**EXERCISE PROMPT**
Set down, please, without alteration, the lines of the entries below from the first through the one containing "purple fork [258,540,288,660]".

**RECORDS SHOWN**
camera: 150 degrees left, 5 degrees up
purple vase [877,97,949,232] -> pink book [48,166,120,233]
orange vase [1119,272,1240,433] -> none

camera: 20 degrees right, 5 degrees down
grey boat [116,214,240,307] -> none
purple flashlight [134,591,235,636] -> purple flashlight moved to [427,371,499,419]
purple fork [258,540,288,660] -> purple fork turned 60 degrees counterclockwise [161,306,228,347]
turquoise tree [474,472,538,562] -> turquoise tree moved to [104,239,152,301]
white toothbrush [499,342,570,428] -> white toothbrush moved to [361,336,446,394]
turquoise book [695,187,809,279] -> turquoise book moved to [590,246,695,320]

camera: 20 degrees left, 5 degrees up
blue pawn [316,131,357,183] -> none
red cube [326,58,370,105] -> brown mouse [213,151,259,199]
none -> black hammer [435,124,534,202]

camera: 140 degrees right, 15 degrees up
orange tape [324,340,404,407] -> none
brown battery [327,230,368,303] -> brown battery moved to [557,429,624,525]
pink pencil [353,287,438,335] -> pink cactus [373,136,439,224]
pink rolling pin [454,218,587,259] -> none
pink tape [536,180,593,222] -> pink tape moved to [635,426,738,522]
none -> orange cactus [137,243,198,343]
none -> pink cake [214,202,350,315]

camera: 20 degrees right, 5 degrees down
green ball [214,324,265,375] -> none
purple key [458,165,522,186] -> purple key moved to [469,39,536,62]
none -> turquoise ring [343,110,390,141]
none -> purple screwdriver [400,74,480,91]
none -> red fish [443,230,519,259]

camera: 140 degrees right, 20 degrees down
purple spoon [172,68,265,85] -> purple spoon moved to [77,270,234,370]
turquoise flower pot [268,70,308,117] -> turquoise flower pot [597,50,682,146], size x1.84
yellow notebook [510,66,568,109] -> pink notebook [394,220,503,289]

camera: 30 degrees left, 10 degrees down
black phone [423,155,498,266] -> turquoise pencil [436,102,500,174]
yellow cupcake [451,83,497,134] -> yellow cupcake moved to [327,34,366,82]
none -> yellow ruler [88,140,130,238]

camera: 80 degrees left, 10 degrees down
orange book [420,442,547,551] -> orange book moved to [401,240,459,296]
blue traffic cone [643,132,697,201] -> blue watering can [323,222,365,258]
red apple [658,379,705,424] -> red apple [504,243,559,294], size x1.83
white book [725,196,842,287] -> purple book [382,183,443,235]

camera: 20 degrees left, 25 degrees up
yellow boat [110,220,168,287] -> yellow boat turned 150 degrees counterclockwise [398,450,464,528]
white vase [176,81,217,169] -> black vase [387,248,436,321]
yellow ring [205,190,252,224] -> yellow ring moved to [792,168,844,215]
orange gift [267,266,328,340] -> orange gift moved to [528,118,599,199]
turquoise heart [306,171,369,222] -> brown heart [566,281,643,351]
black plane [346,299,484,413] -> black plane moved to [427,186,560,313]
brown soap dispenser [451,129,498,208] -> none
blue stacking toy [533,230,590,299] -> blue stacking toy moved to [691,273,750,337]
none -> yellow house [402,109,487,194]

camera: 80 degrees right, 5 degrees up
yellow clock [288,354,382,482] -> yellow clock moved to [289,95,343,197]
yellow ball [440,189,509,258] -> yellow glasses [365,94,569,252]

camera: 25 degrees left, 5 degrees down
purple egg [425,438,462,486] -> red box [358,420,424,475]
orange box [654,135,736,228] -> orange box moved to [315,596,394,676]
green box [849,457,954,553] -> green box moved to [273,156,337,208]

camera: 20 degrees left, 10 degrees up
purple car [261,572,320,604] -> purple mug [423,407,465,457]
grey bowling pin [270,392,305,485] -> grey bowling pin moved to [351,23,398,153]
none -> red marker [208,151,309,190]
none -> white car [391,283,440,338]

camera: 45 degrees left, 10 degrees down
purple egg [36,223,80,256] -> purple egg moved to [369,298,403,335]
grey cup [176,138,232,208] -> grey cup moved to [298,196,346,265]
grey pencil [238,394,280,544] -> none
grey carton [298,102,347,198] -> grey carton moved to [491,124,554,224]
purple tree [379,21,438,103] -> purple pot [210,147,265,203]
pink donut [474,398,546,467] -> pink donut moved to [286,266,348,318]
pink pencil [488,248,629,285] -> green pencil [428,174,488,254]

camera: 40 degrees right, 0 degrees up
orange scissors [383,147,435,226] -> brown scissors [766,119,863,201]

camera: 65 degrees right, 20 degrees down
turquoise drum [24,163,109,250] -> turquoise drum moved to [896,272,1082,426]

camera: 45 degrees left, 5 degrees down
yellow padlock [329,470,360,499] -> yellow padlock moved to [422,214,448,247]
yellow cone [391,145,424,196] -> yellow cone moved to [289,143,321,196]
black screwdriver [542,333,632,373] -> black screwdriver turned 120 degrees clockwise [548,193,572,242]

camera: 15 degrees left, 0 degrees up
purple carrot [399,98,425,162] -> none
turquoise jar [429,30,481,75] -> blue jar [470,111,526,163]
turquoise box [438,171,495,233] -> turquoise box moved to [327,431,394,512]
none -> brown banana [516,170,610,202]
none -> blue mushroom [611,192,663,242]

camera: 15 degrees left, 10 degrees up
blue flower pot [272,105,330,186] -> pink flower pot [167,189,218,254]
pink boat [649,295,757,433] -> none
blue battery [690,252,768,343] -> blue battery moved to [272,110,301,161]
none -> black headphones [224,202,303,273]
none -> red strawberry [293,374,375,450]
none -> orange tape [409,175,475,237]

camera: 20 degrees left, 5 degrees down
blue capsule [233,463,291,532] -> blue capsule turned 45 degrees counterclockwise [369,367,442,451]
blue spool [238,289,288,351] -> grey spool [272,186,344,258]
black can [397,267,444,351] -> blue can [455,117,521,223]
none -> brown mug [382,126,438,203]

**FINISHED TASK**
camera: 150 degrees left, 5 degrees up
purple vase [877,97,949,232] -> pink book [48,166,120,233]
orange vase [1119,272,1240,433] -> none

camera: 20 degrees right, 5 degrees down
grey boat [116,214,240,307] -> none
purple flashlight [134,591,235,636] -> purple flashlight moved to [427,371,499,419]
purple fork [258,540,288,660] -> purple fork turned 60 degrees counterclockwise [161,306,228,347]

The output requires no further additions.